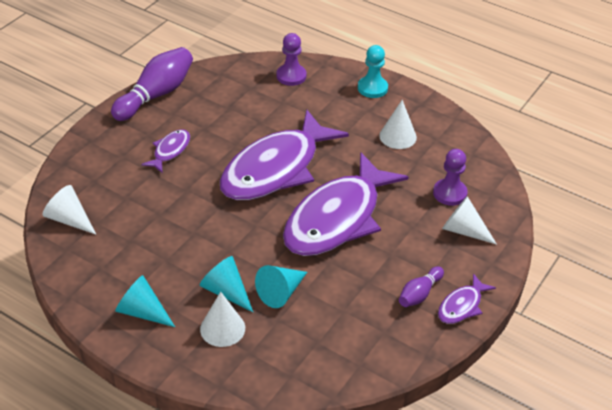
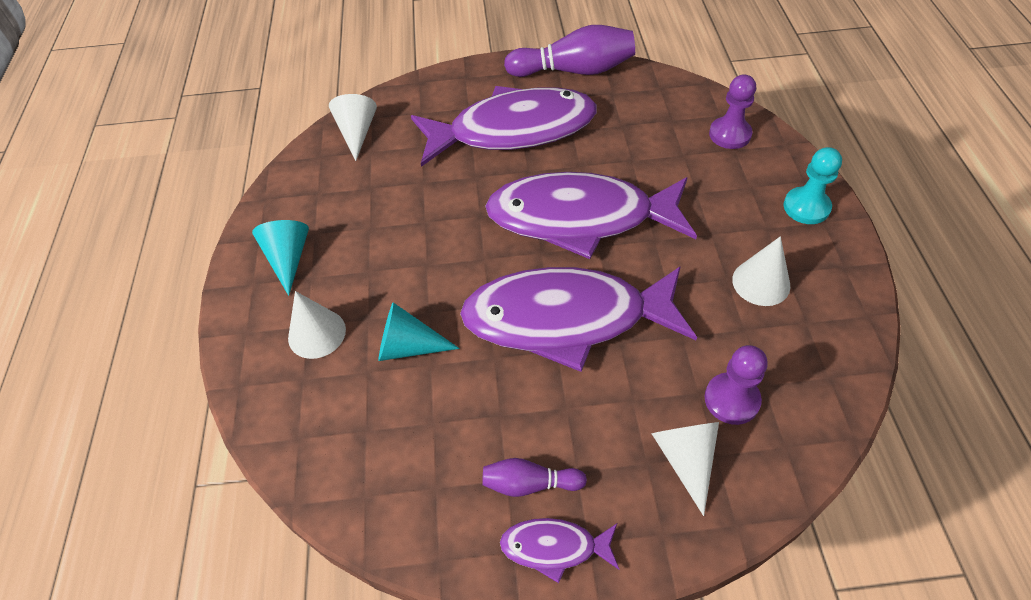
camera: 55 degrees right, 10 degrees up
(170, 151) = (513, 130): purple fish -> purple fish, size x2.34
(226, 291) = (369, 301): turquoise cone -> none

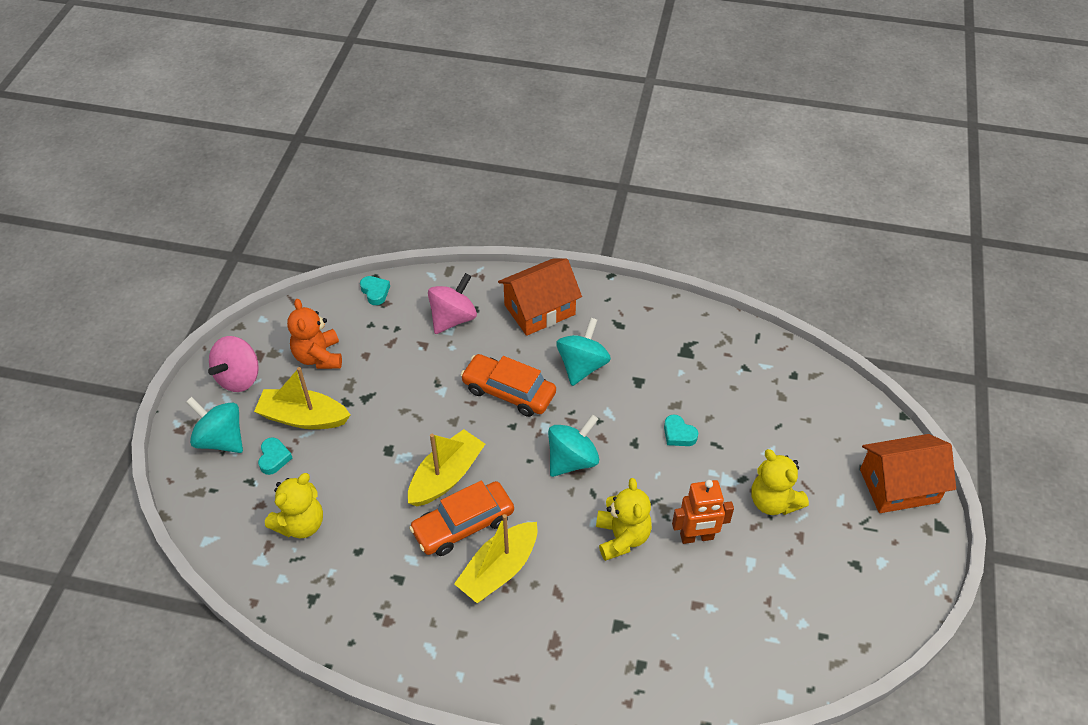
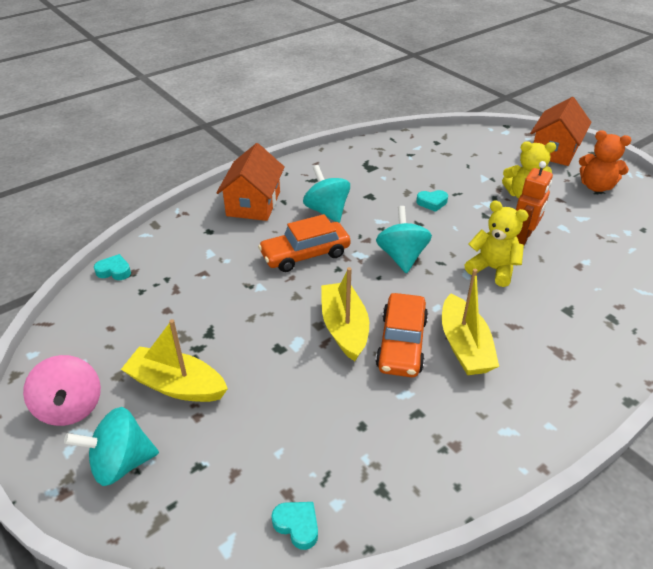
camera: 50 degrees left, 10 degrees down
(274, 458) = (194, 432): turquoise heart -> turquoise heart (297, 525)
(300, 524) = (290, 452): yellow teddy bear -> none
(303, 417) = (176, 385): yellow boat -> yellow boat turned 60 degrees clockwise
(318, 357) = (127, 339): orange teddy bear -> orange teddy bear (596, 186)
(453, 318) = (201, 245): pink spinning top -> none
────────────────────
Transcribe each entry precisely as given, leaving the pictures out.

camera: 55 degrees right, 10 degrees up
(170, 151) = (513, 130): purple fish -> purple fish, size x2.34
(226, 291) = (369, 301): turquoise cone -> none

camera: 50 degrees left, 10 degrees down
(274, 458) = (194, 432): turquoise heart -> turquoise heart (297, 525)
(300, 524) = (290, 452): yellow teddy bear -> none
(303, 417) = (176, 385): yellow boat -> yellow boat turned 60 degrees clockwise
(318, 357) = (127, 339): orange teddy bear -> orange teddy bear (596, 186)
(453, 318) = (201, 245): pink spinning top -> none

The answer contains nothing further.